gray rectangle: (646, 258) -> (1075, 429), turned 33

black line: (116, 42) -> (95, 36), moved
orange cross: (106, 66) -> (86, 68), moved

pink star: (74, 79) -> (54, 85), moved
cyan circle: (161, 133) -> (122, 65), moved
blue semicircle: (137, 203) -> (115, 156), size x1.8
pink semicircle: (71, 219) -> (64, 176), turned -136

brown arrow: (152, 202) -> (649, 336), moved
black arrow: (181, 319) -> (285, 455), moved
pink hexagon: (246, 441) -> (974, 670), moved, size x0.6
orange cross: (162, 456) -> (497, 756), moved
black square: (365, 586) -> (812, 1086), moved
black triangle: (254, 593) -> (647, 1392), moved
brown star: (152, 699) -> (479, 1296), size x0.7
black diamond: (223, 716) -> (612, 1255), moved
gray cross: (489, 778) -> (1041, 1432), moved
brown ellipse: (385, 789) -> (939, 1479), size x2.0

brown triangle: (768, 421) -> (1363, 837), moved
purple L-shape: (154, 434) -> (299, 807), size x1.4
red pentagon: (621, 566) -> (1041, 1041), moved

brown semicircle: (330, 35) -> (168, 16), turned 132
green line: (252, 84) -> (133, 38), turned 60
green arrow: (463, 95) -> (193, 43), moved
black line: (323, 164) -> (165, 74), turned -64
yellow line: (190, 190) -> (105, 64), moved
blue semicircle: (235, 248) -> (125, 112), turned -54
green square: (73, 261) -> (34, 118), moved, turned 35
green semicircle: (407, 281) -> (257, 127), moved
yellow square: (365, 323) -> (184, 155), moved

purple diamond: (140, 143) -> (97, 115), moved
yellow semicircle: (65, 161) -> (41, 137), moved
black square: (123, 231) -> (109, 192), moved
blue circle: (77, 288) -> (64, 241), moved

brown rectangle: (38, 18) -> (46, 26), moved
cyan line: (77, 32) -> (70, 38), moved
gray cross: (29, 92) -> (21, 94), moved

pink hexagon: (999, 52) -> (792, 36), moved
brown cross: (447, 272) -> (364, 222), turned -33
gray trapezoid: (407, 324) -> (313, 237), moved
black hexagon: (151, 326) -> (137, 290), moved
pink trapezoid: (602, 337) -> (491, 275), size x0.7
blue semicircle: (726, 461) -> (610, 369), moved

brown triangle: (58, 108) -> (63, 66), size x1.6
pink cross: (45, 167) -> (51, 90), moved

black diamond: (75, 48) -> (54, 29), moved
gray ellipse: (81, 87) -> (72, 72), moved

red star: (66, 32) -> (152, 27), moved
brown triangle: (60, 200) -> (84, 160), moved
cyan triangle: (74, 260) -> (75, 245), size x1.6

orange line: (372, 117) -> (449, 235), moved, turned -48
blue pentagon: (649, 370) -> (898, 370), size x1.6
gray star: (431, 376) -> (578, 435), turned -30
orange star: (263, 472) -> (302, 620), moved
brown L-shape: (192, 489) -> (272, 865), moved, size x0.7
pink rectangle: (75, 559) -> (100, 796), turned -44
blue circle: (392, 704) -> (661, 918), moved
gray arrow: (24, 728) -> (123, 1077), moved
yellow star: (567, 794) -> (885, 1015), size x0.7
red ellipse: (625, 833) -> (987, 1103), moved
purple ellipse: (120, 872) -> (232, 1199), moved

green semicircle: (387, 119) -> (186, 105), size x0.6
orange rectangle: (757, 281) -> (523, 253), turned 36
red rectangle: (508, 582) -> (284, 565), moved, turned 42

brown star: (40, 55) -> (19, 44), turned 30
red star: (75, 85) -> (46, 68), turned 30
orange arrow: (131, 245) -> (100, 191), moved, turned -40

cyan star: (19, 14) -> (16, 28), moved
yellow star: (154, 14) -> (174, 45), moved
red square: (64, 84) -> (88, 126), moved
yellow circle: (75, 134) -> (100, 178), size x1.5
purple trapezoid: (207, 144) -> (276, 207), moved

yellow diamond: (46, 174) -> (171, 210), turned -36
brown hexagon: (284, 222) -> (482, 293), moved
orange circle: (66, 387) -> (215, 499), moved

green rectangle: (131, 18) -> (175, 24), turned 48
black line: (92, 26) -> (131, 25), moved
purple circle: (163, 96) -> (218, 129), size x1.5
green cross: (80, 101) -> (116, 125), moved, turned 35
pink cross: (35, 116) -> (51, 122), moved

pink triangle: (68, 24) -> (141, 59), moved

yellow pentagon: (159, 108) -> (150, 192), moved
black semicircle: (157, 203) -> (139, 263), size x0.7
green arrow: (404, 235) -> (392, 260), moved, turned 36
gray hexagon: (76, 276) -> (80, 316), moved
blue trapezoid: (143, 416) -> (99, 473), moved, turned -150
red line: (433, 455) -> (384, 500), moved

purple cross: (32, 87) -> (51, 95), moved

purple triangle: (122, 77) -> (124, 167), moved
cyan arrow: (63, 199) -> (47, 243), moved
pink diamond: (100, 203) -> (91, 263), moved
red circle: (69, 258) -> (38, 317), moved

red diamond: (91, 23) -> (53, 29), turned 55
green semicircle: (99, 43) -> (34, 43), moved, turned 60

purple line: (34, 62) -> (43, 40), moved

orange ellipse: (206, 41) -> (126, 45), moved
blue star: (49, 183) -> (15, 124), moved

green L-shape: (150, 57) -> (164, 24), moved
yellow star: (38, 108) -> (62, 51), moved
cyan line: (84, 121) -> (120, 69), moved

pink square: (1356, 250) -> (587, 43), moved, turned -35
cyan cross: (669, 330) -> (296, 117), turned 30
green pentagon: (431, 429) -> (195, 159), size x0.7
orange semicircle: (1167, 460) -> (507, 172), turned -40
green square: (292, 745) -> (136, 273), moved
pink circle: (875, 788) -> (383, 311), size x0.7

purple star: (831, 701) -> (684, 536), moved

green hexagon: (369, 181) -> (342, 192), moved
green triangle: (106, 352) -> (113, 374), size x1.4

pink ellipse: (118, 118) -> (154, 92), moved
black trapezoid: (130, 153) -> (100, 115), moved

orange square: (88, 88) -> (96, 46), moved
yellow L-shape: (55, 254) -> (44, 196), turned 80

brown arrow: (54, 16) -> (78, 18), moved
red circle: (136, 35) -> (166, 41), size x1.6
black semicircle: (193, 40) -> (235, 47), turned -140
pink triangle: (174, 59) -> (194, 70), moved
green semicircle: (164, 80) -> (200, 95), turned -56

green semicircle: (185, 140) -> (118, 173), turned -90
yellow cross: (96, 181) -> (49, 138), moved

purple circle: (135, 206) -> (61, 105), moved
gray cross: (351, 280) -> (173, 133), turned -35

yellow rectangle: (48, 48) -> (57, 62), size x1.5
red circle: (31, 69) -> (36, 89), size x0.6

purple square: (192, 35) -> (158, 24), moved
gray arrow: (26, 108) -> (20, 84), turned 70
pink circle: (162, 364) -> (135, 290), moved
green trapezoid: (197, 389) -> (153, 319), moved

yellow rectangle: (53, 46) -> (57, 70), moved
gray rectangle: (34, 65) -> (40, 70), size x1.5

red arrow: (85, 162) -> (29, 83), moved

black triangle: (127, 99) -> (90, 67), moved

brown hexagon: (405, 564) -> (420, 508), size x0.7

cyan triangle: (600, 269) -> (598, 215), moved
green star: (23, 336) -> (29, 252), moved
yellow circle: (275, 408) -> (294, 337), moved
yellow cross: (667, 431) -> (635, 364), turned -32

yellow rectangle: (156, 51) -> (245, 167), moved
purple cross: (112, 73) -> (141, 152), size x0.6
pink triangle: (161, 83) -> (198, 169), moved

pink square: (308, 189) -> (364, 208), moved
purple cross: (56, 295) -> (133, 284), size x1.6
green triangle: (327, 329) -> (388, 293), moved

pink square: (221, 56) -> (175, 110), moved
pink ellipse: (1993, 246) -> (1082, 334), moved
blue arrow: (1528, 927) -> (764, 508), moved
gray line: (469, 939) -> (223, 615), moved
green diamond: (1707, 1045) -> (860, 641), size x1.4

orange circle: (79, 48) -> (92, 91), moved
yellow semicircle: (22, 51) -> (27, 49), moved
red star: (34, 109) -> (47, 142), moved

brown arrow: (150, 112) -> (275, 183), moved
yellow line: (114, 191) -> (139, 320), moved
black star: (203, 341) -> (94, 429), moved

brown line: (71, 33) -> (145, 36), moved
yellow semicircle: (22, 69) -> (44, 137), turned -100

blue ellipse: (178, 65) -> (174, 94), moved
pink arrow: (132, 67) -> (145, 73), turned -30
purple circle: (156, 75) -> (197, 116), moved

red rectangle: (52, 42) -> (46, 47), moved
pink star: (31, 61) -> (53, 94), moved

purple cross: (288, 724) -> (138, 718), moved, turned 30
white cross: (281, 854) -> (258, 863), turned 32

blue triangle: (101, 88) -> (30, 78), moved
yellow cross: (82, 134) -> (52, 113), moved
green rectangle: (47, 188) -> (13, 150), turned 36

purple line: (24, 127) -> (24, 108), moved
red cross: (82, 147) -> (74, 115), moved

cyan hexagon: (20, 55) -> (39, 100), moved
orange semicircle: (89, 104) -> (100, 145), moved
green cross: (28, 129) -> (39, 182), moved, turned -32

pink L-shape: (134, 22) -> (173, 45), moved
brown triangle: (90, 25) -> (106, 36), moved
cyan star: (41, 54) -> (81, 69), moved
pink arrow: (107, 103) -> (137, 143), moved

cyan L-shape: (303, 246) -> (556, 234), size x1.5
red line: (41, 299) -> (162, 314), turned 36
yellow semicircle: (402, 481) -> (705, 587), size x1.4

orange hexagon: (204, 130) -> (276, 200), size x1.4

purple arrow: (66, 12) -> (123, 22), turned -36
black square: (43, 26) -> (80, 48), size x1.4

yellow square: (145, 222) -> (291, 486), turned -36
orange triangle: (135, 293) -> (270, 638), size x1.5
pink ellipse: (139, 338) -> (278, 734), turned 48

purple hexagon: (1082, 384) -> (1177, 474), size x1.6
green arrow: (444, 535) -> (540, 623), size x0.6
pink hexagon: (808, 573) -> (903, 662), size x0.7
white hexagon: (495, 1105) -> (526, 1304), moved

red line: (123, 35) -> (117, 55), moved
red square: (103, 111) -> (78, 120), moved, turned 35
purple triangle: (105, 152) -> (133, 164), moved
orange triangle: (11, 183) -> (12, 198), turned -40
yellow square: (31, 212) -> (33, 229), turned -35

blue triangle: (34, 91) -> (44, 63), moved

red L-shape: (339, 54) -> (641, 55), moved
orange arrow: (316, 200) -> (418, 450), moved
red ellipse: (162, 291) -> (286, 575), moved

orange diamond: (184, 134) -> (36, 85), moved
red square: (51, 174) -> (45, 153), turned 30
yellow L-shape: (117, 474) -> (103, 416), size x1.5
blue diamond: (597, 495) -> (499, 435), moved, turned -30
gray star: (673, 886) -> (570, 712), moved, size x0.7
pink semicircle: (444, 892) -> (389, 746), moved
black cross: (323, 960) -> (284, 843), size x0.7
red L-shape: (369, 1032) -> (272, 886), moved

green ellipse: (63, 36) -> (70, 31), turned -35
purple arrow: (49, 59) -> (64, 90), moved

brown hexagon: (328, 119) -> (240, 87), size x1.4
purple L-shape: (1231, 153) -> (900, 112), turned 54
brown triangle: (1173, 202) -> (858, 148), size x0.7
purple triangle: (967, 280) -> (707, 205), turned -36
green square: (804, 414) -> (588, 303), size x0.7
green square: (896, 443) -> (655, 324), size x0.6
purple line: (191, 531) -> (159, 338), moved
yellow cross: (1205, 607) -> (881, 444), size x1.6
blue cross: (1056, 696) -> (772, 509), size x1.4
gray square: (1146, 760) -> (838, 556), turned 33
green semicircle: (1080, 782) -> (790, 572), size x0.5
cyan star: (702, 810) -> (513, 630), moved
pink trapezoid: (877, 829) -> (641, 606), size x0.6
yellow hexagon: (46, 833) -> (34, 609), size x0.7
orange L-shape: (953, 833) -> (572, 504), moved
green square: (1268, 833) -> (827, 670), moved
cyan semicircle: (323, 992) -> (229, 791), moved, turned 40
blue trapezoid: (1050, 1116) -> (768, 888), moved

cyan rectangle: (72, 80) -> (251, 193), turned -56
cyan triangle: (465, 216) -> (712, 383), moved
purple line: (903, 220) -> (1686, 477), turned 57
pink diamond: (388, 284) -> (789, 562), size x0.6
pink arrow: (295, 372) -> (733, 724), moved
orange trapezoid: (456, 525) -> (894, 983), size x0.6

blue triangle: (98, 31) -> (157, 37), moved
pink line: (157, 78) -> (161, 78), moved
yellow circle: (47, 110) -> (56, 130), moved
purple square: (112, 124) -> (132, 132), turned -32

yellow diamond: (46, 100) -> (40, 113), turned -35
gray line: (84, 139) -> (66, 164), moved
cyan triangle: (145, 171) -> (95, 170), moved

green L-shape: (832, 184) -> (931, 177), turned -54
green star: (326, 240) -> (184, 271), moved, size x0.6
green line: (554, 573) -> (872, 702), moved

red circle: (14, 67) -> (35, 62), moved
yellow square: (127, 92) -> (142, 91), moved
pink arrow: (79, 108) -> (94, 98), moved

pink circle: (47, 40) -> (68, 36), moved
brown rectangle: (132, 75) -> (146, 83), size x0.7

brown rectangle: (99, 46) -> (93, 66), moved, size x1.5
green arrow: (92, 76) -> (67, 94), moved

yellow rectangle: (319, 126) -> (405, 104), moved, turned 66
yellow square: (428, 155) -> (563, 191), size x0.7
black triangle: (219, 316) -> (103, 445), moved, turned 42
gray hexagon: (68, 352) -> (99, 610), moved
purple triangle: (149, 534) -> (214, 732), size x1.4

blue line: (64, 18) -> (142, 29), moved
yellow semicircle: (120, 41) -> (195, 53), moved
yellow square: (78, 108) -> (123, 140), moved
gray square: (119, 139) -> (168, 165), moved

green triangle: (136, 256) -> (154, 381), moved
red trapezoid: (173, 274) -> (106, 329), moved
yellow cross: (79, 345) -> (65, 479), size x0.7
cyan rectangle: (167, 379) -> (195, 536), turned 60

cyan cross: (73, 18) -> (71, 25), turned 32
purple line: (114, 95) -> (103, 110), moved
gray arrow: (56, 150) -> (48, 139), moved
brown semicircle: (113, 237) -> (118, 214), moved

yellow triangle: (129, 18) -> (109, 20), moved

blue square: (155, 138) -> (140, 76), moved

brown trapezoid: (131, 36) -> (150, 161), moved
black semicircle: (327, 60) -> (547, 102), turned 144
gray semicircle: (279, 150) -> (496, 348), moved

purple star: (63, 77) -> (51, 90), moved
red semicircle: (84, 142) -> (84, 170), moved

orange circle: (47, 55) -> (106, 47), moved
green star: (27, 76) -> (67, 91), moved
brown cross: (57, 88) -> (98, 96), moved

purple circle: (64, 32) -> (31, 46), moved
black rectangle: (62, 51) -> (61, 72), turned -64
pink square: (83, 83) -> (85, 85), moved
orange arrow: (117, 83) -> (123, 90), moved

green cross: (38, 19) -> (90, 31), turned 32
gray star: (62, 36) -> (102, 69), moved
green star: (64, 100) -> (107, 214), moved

##############################

* _Aim of the task_: Give again exactly, and only, the lines above starting at the one with "yellow square: (365, 323)" and ending at the one with "cyan triangle: (74, 260)".

* _Result_:
yellow square: (365, 323) -> (184, 155), moved

purple diamond: (140, 143) -> (97, 115), moved
yellow semicircle: (65, 161) -> (41, 137), moved
black square: (123, 231) -> (109, 192), moved
blue circle: (77, 288) -> (64, 241), moved

brown rectangle: (38, 18) -> (46, 26), moved
cyan line: (77, 32) -> (70, 38), moved
gray cross: (29, 92) -> (21, 94), moved

pink hexagon: (999, 52) -> (792, 36), moved
brown cross: (447, 272) -> (364, 222), turned -33
gray trapezoid: (407, 324) -> (313, 237), moved
black hexagon: (151, 326) -> (137, 290), moved
pink trapezoid: (602, 337) -> (491, 275), size x0.7
blue semicircle: (726, 461) -> (610, 369), moved

brown triangle: (58, 108) -> (63, 66), size x1.6
pink cross: (45, 167) -> (51, 90), moved

black diamond: (75, 48) -> (54, 29), moved
gray ellipse: (81, 87) -> (72, 72), moved

red star: (66, 32) -> (152, 27), moved
brown triangle: (60, 200) -> (84, 160), moved
cyan triangle: (74, 260) -> (75, 245), size x1.6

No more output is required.